> _Problem_
Your task is to reproduce the entries below word for word.
>>>>>
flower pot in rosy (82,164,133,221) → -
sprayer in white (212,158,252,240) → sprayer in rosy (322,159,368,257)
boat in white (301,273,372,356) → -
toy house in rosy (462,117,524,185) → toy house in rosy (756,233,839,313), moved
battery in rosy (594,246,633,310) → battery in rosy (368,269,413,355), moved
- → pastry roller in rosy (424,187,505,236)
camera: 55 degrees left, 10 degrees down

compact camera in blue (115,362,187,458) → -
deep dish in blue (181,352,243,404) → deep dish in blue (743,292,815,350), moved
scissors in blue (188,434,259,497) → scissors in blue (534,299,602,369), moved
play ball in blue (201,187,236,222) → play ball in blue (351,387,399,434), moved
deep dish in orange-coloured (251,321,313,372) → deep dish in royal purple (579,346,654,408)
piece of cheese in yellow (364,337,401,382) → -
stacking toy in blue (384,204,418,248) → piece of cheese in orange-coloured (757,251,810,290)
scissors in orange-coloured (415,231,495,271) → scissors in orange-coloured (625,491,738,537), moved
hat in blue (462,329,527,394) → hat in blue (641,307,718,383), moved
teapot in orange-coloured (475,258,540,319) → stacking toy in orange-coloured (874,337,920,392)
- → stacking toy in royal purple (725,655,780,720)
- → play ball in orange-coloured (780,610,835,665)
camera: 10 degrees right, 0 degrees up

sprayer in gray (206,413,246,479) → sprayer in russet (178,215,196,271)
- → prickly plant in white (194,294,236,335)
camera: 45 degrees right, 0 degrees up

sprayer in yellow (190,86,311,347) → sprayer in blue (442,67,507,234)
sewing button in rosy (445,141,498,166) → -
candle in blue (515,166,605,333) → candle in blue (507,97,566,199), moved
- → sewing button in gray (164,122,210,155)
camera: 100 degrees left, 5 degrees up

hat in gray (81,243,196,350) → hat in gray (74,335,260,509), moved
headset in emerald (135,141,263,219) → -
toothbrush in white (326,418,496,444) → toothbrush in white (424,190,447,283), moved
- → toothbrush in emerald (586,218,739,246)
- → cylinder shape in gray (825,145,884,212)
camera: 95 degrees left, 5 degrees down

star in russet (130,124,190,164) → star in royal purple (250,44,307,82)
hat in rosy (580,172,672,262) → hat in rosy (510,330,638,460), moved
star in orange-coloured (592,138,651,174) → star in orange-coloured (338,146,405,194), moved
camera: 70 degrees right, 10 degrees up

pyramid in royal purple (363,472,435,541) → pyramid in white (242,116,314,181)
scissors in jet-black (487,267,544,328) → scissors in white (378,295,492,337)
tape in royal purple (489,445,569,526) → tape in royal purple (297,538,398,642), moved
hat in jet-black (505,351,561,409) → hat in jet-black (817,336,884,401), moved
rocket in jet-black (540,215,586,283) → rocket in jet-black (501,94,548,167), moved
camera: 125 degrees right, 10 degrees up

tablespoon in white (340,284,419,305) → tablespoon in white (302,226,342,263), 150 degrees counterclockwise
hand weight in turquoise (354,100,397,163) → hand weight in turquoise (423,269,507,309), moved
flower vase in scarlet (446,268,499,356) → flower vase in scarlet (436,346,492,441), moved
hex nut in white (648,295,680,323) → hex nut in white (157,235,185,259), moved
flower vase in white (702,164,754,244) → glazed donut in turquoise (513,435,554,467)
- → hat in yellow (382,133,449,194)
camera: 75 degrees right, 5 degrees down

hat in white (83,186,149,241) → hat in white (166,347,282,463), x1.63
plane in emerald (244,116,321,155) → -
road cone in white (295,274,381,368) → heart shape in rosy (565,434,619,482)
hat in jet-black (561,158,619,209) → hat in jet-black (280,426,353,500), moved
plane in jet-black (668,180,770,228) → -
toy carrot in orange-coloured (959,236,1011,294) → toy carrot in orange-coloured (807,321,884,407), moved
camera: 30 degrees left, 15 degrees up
<<<<<
> _Answer space_
flower pot in rosy (82,164,133,221) → -
sprayer in white (212,158,252,240) → sprayer in rosy (322,159,368,257)
boat in white (301,273,372,356) → -
toy house in rosy (462,117,524,185) → toy house in rosy (756,233,839,313), moved
battery in rosy (594,246,633,310) → battery in rosy (368,269,413,355), moved
- → pastry roller in rosy (424,187,505,236)
camera: 55 degrees left, 10 degrees down

compact camera in blue (115,362,187,458) → -
deep dish in blue (181,352,243,404) → deep dish in blue (743,292,815,350), moved
scissors in blue (188,434,259,497) → scissors in blue (534,299,602,369), moved
play ball in blue (201,187,236,222) → play ball in blue (351,387,399,434), moved
deep dish in orange-coloured (251,321,313,372) → deep dish in royal purple (579,346,654,408)
piece of cheese in yellow (364,337,401,382) → -
stacking toy in blue (384,204,418,248) → piece of cheese in orange-coloured (757,251,810,290)
scissors in orange-coloured (415,231,495,271) → scissors in orange-coloured (625,491,738,537), moved
hat in blue (462,329,527,394) → hat in blue (641,307,718,383), moved
teapot in orange-coloured (475,258,540,319) → stacking toy in orange-coloured (874,337,920,392)
- → stacking toy in royal purple (725,655,780,720)
- → play ball in orange-coloured (780,610,835,665)
camera: 10 degrees right, 0 degrees up

sprayer in gray (206,413,246,479) → sprayer in russet (178,215,196,271)
- → prickly plant in white (194,294,236,335)
camera: 45 degrees right, 0 degrees up

sprayer in yellow (190,86,311,347) → sprayer in blue (442,67,507,234)
sewing button in rosy (445,141,498,166) → -
candle in blue (515,166,605,333) → candle in blue (507,97,566,199), moved
- → sewing button in gray (164,122,210,155)
camera: 100 degrees left, 5 degrees up

hat in gray (81,243,196,350) → hat in gray (74,335,260,509), moved
headset in emerald (135,141,263,219) → -
toothbrush in white (326,418,496,444) → toothbrush in white (424,190,447,283), moved
- → toothbrush in emerald (586,218,739,246)
- → cylinder shape in gray (825,145,884,212)
camera: 95 degrees left, 5 degrees down

star in russet (130,124,190,164) → star in royal purple (250,44,307,82)
hat in rosy (580,172,672,262) → hat in rosy (510,330,638,460), moved
star in orange-coloured (592,138,651,174) → star in orange-coloured (338,146,405,194), moved
camera: 70 degrees right, 10 degrees up

pyramid in royal purple (363,472,435,541) → pyramid in white (242,116,314,181)
scissors in jet-black (487,267,544,328) → scissors in white (378,295,492,337)
tape in royal purple (489,445,569,526) → tape in royal purple (297,538,398,642), moved
hat in jet-black (505,351,561,409) → hat in jet-black (817,336,884,401), moved
rocket in jet-black (540,215,586,283) → rocket in jet-black (501,94,548,167), moved
camera: 125 degrees right, 10 degrees up

tablespoon in white (340,284,419,305) → tablespoon in white (302,226,342,263), 150 degrees counterclockwise
hand weight in turquoise (354,100,397,163) → hand weight in turquoise (423,269,507,309), moved
flower vase in scarlet (446,268,499,356) → flower vase in scarlet (436,346,492,441), moved
hex nut in white (648,295,680,323) → hex nut in white (157,235,185,259), moved
flower vase in white (702,164,754,244) → glazed donut in turquoise (513,435,554,467)
- → hat in yellow (382,133,449,194)
camera: 75 degrees right, 5 degrees down

hat in white (83,186,149,241) → hat in white (166,347,282,463), x1.63
plane in emerald (244,116,321,155) → -
road cone in white (295,274,381,368) → heart shape in rosy (565,434,619,482)
hat in jet-black (561,158,619,209) → hat in jet-black (280,426,353,500), moved
plane in jet-black (668,180,770,228) → -
toy carrot in orange-coloured (959,236,1011,294) → toy carrot in orange-coloured (807,321,884,407), moved
camera: 30 degrees left, 15 degrees up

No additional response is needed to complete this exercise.